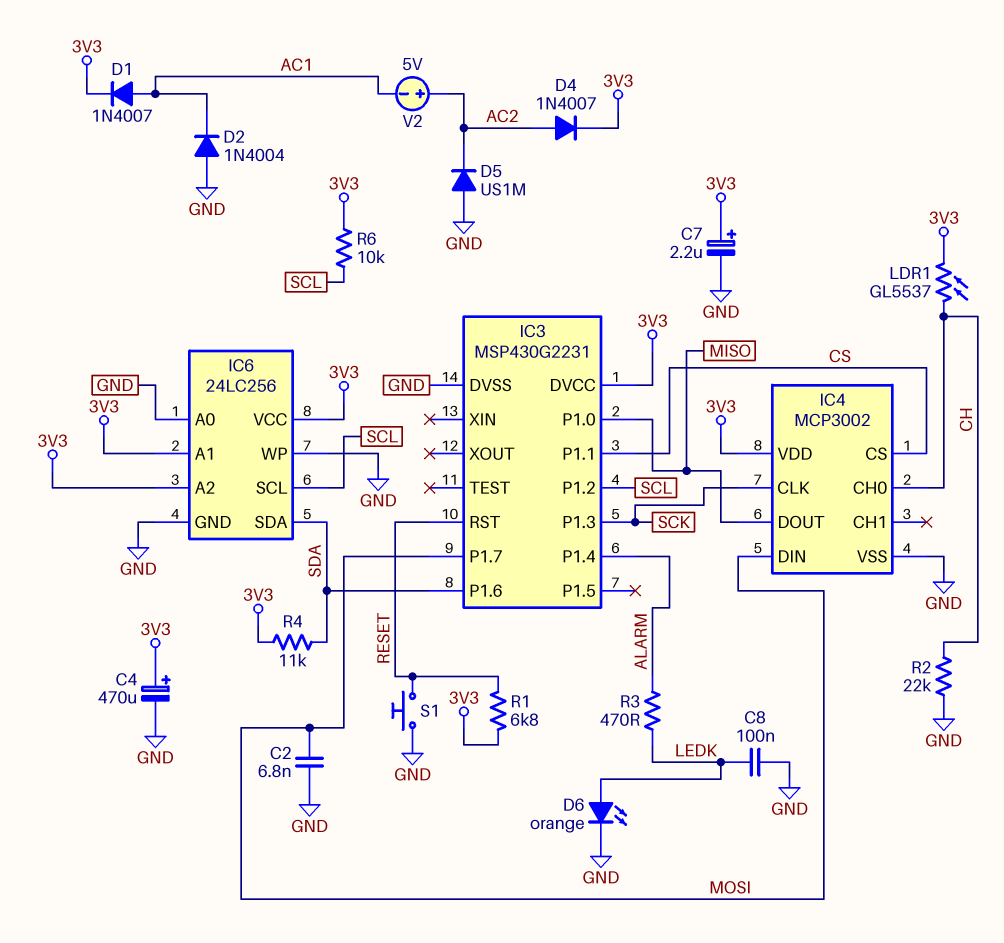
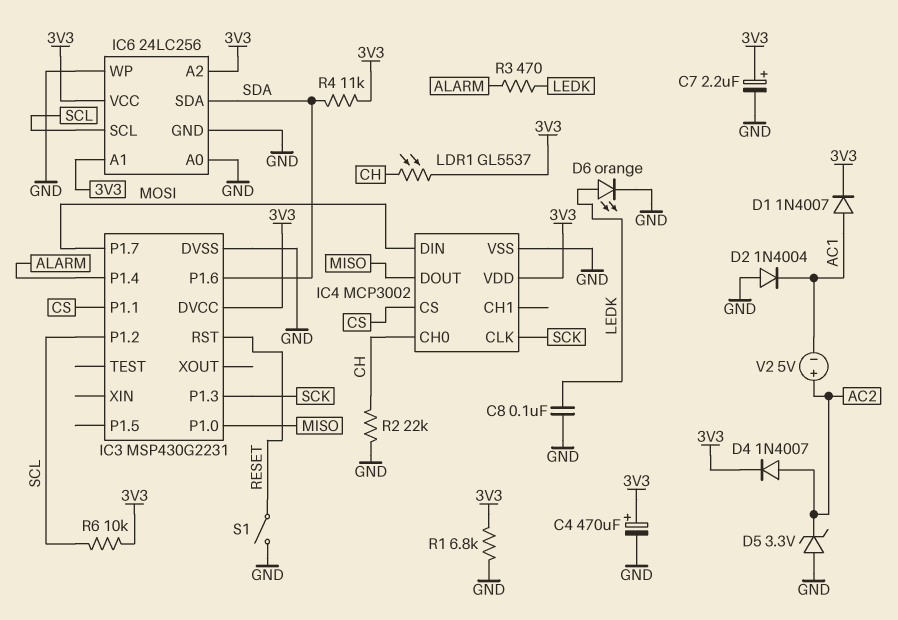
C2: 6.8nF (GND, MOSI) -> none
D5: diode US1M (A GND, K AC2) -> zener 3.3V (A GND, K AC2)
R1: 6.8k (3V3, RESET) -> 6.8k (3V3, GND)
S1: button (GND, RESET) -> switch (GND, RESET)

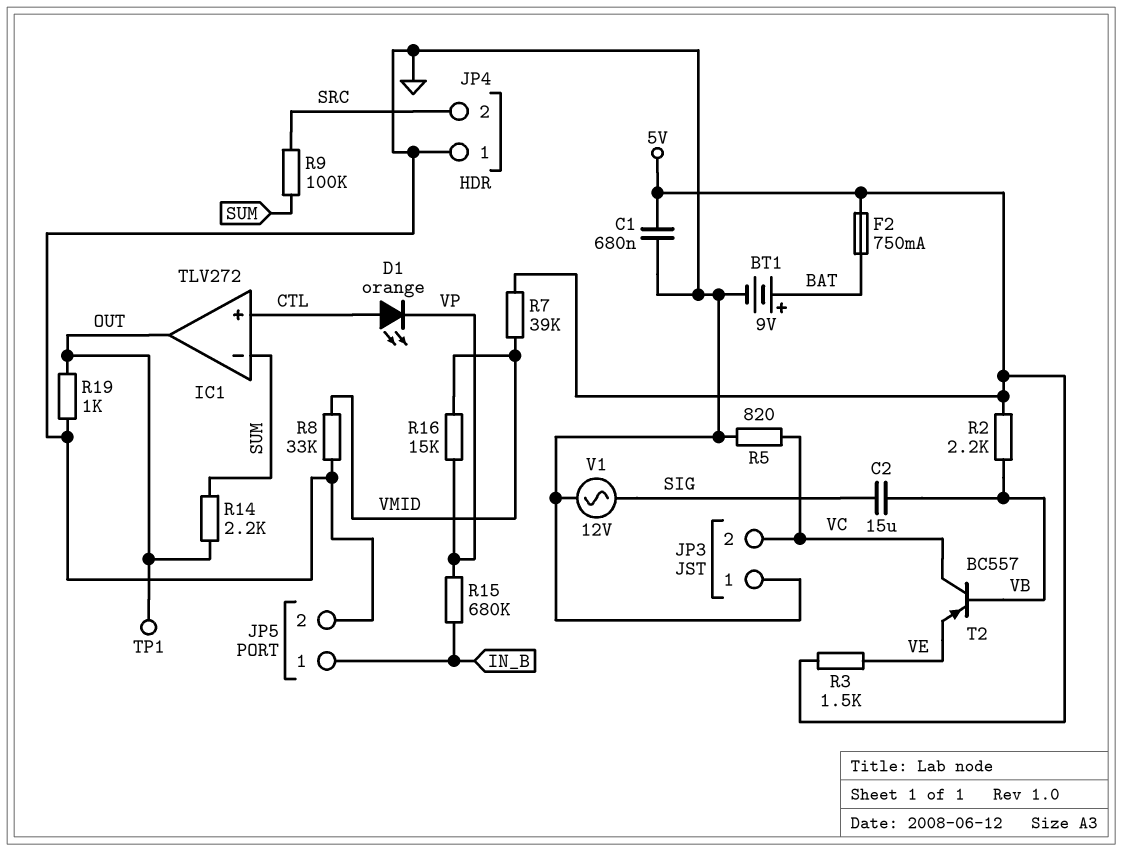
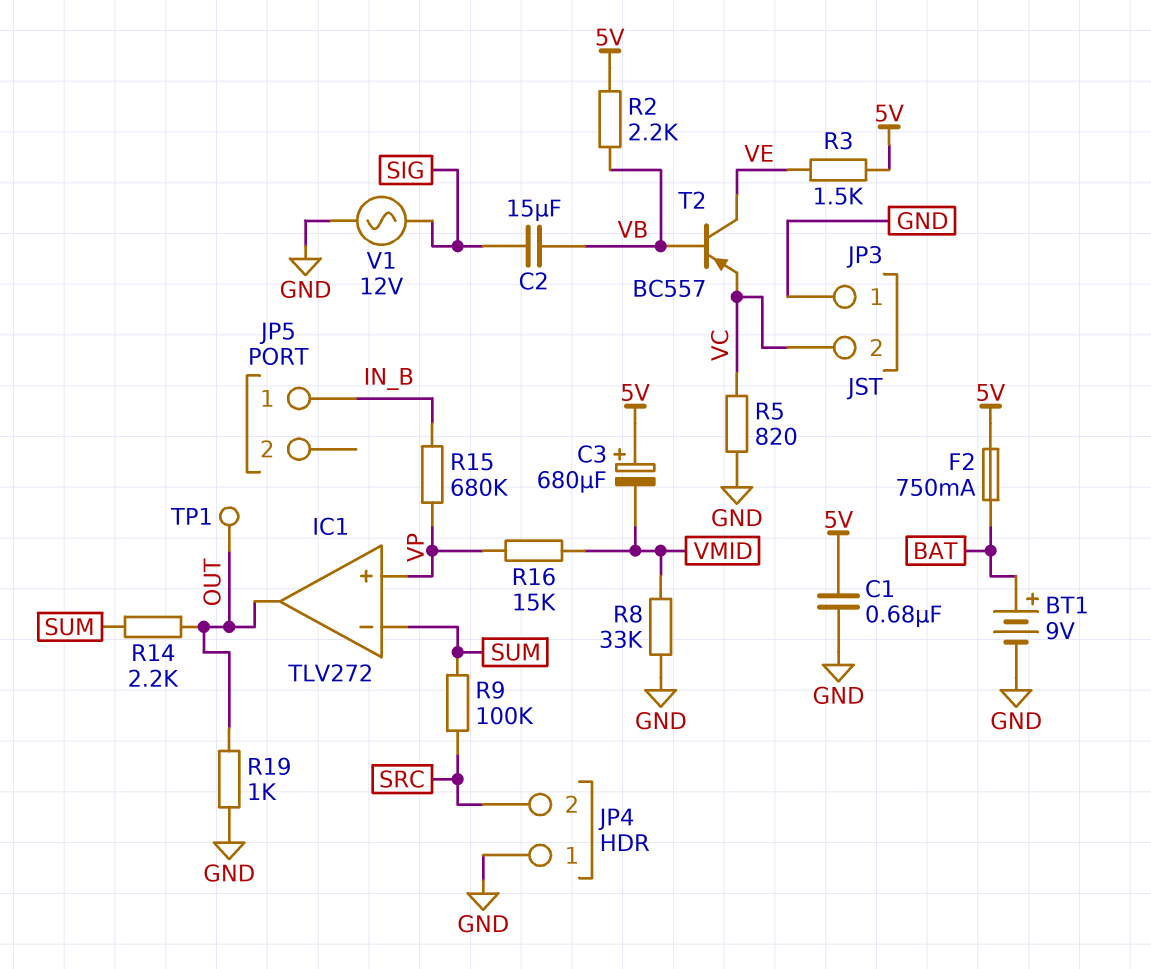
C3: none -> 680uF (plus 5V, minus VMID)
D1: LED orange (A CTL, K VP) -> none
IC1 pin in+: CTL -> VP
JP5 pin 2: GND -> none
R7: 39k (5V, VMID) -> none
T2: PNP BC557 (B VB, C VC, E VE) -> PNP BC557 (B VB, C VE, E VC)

________________________________________

→ **EXERCISE DETAILS**
A word-for-word copy of the records is needed, one that contains no pictures.

→ **WORKED SOLUTION**
C2: 6.8nF (GND, MOSI) -> none
D5: diode US1M (A GND, K AC2) -> zener 3.3V (A GND, K AC2)
R1: 6.8k (3V3, RESET) -> 6.8k (3V3, GND)
S1: button (GND, RESET) -> switch (GND, RESET)

C3: none -> 680uF (plus 5V, minus VMID)
D1: LED orange (A CTL, K VP) -> none
IC1 pin in+: CTL -> VP
JP5 pin 2: GND -> none
R7: 39k (5V, VMID) -> none
T2: PNP BC557 (B VB, C VC, E VE) -> PNP BC557 (B VB, C VE, E VC)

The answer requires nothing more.